▸ Task goal
Show the lines of the material that contain the word "degrees".

▸ Working data
****************************************
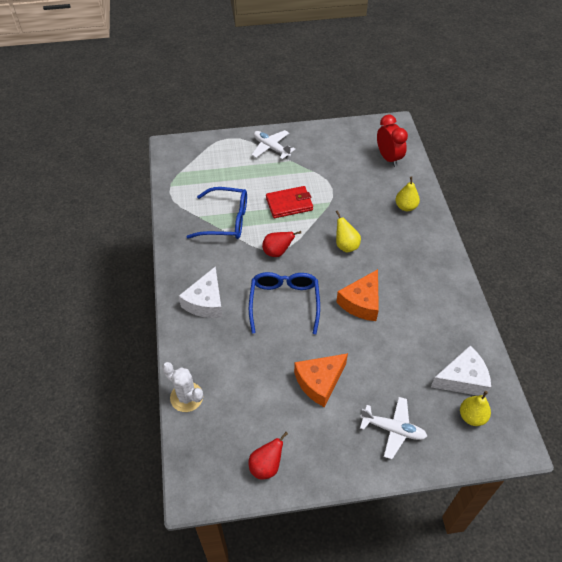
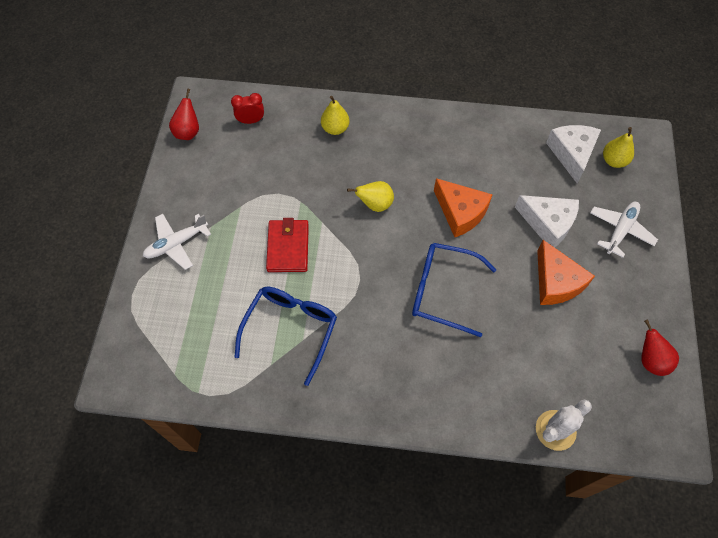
camera: 75 degrees left, 10 degrees up
(206, 302) = (420, 381): white cheese -> white cheese (548, 224)
(277, 252) = (363, 280): red pear -> red pear (188, 132)
(388, 158) = (251, 121): red clock -> red clock, size x0.64

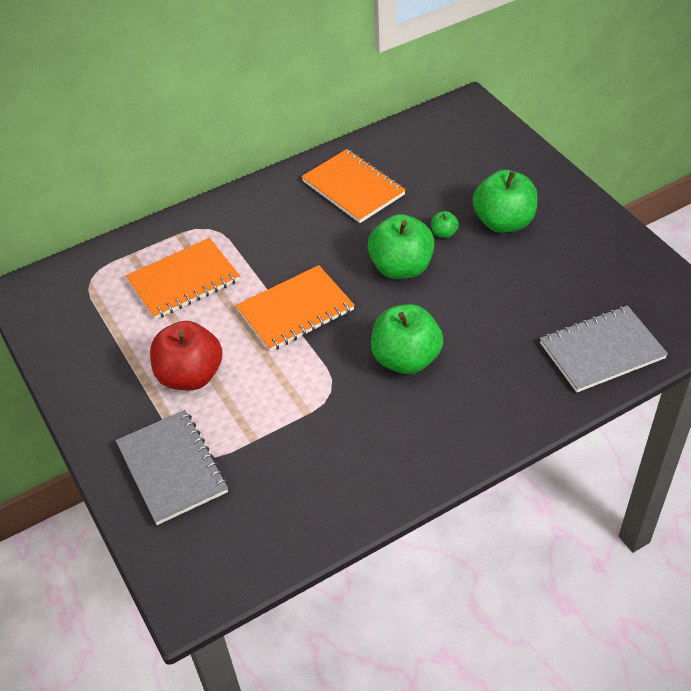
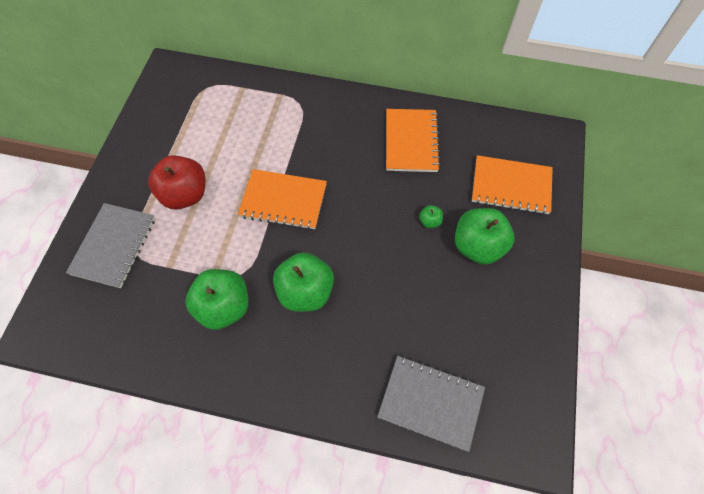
camera: 40 degrees right, 15 degrees up
(183, 281) = (249, 128): orange notebook -> orange notebook (511, 186)
(401, 267) = (375, 224): green apple -> green apple (224, 307)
****************************************
▸ Expected answer
camera: 75 degrees left, 10 degrees up
camera: 40 degrees right, 15 degrees up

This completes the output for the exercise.